(Extracted entries begins)
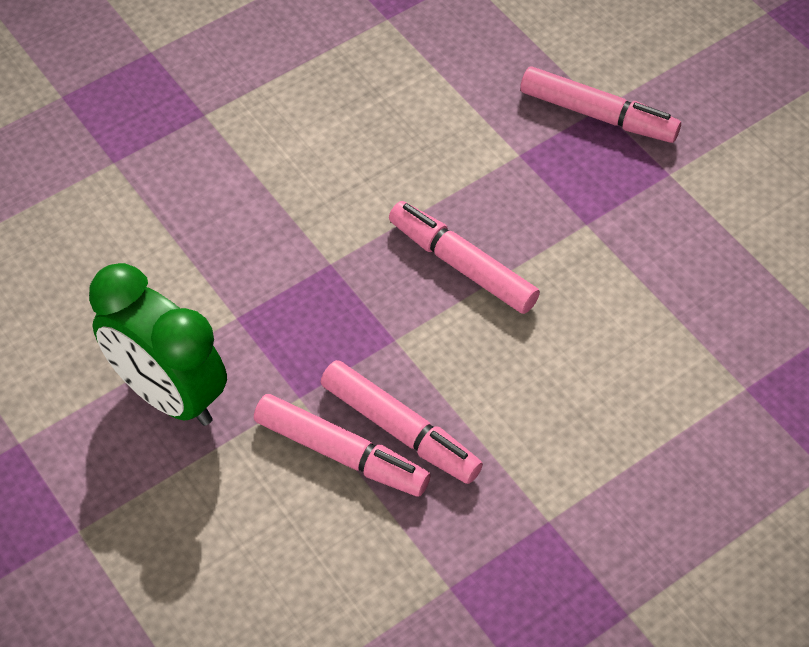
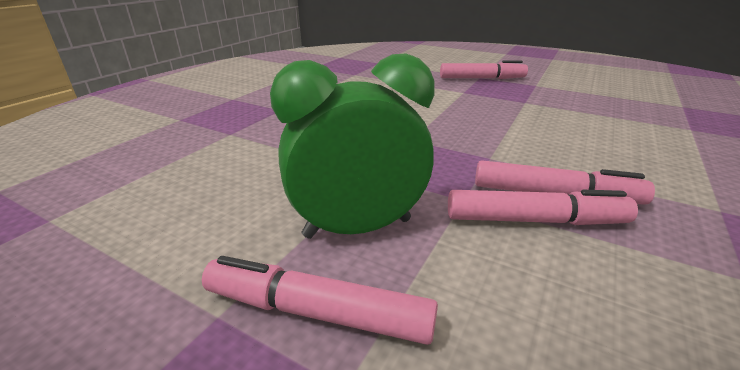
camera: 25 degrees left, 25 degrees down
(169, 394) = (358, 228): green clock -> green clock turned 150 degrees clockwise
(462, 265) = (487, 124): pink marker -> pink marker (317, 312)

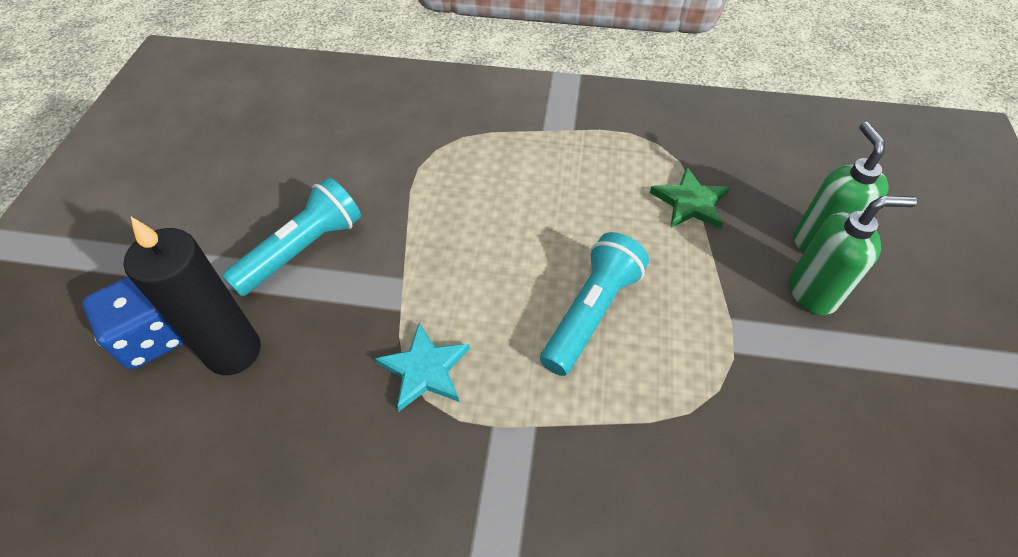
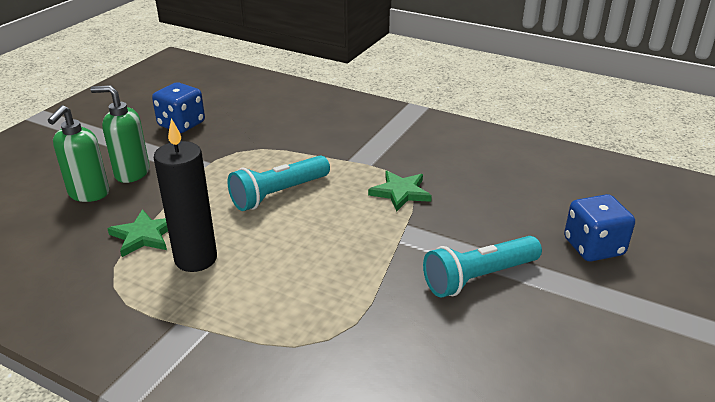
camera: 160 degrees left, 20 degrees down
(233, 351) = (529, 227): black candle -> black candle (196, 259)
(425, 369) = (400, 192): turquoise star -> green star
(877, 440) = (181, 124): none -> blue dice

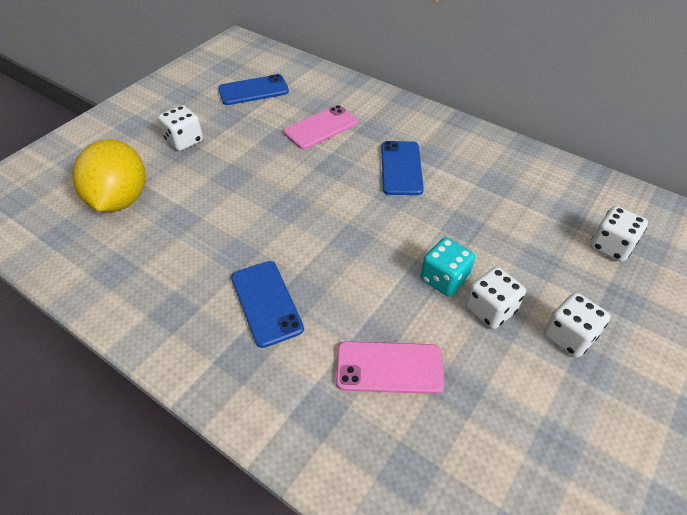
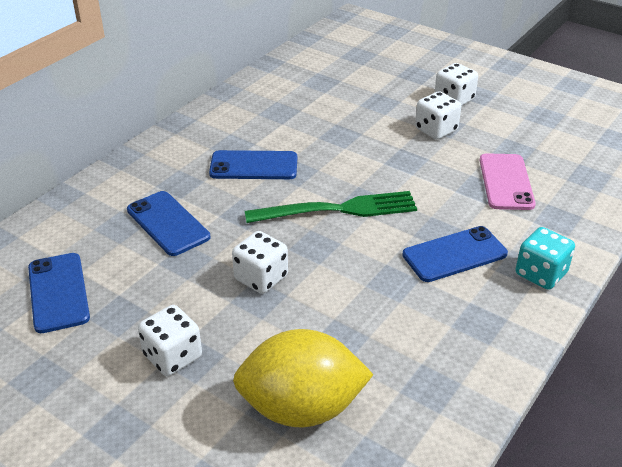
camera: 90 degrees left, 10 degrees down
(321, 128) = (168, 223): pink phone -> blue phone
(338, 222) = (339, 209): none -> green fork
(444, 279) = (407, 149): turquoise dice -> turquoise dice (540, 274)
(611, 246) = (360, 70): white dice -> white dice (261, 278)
(Extracted entries ends)
Task item: The entries above are to be retyped exactly, with each picture left out.

Reply:
camera: 25 degrees left, 25 degrees down
(169, 394) = (358, 228): green clock -> green clock turned 150 degrees clockwise
(462, 265) = (487, 124): pink marker -> pink marker (317, 312)

camera: 160 degrees left, 20 degrees down
(233, 351) = (529, 227): black candle -> black candle (196, 259)
(425, 369) = (400, 192): turquoise star -> green star
(877, 440) = (181, 124): none -> blue dice

camera: 90 degrees left, 10 degrees down
(321, 128) = (168, 223): pink phone -> blue phone
(338, 222) = (339, 209): none -> green fork
(444, 279) = (407, 149): turquoise dice -> turquoise dice (540, 274)
(611, 246) = (360, 70): white dice -> white dice (261, 278)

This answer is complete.